> **Records for this task**:
================

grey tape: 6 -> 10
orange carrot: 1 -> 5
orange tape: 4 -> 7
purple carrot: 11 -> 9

================

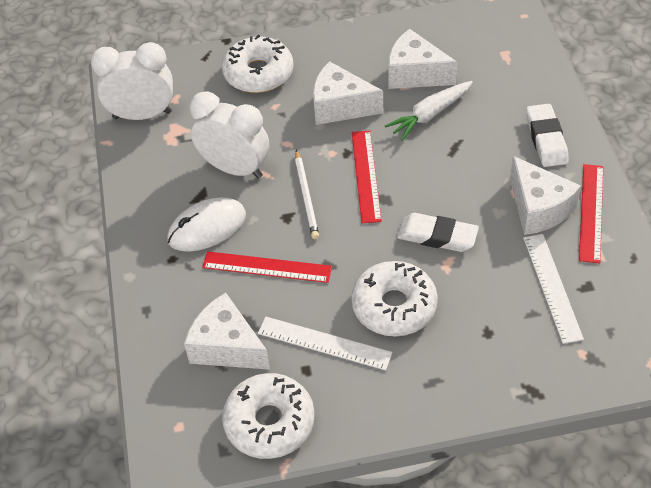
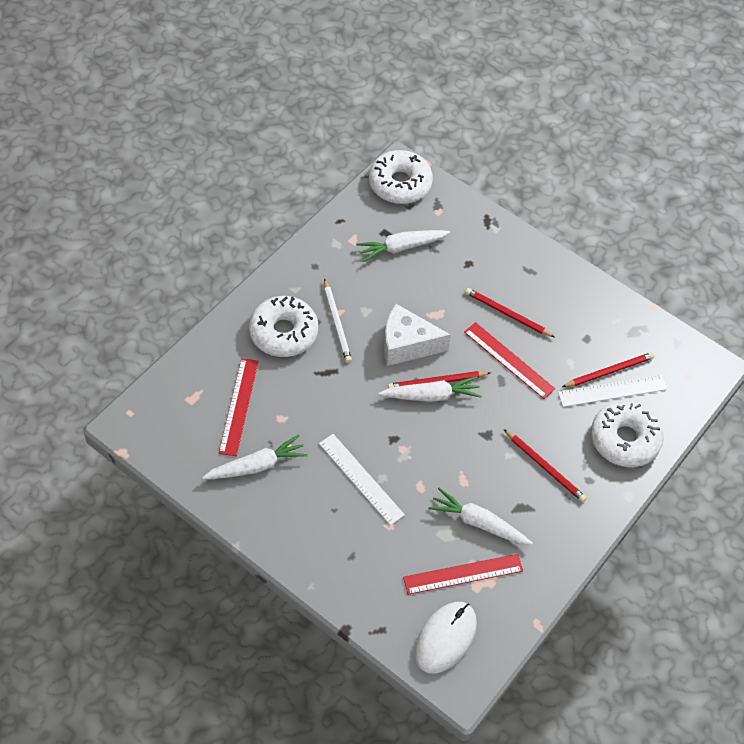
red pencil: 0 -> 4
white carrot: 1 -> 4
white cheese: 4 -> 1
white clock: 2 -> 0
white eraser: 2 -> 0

================

> **Requirement**:
Taking the entries above, write out exactly each line from the one holding "grey tape: 6 -> 10" to the one holding "purple carrot: 11 -> 9", both included, and stop there.

> **Response area**:
grey tape: 6 -> 10
orange carrot: 1 -> 5
orange tape: 4 -> 7
purple carrot: 11 -> 9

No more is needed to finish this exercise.